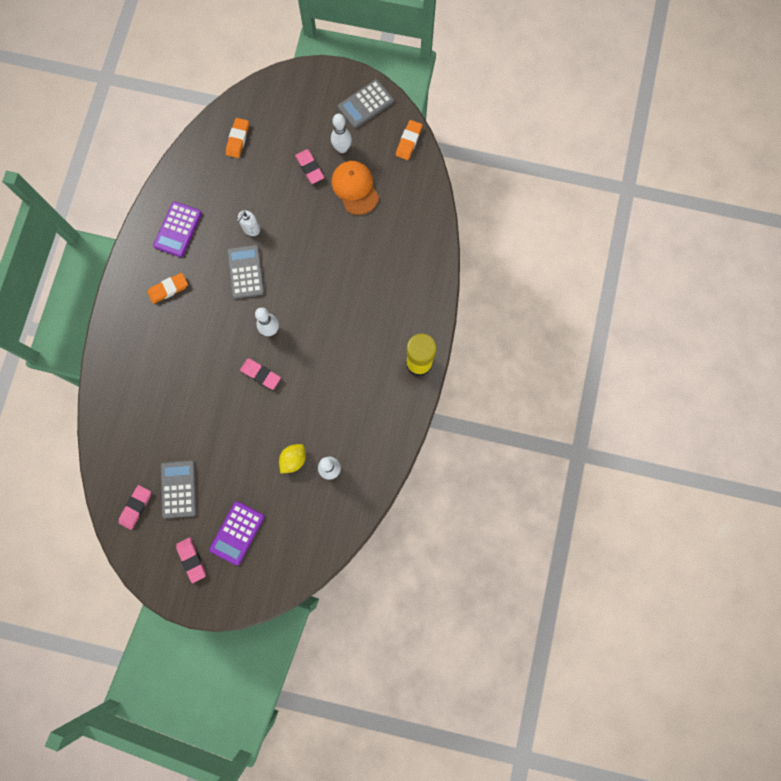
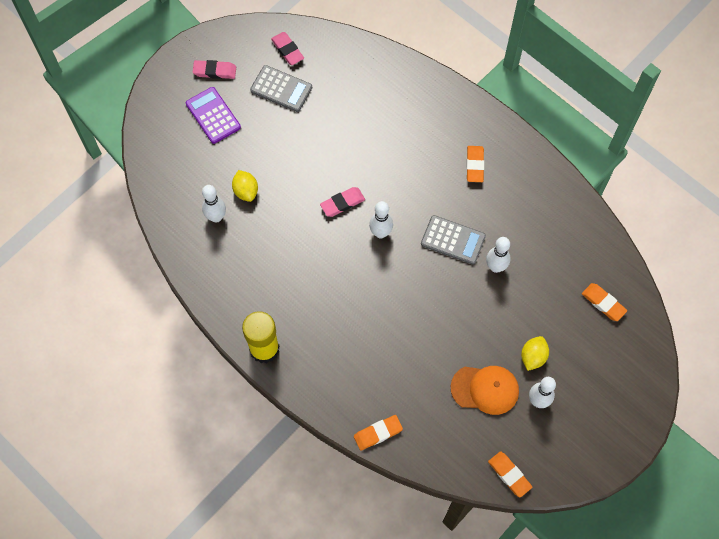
camera: 120 degrees right, 10 degrees down
(178, 229) = (532, 201): purple calculator -> none
(251, 229) = (495, 267): white soap dispenser -> white bowling pin
(310, 168) = (533, 357): pink eraser -> yellow lemon
(365, 104) = (578, 454): grey calculator -> none
(433, 244) = (378, 433): none -> orange eraser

════════════════

Work task:
Copy all entries exactly; skip pictures.

The answer:
camera: 120 degrees right, 10 degrees down
(178, 229) = (532, 201): purple calculator -> none
(251, 229) = (495, 267): white soap dispenser -> white bowling pin
(310, 168) = (533, 357): pink eraser -> yellow lemon
(365, 104) = (578, 454): grey calculator -> none
(433, 244) = (378, 433): none -> orange eraser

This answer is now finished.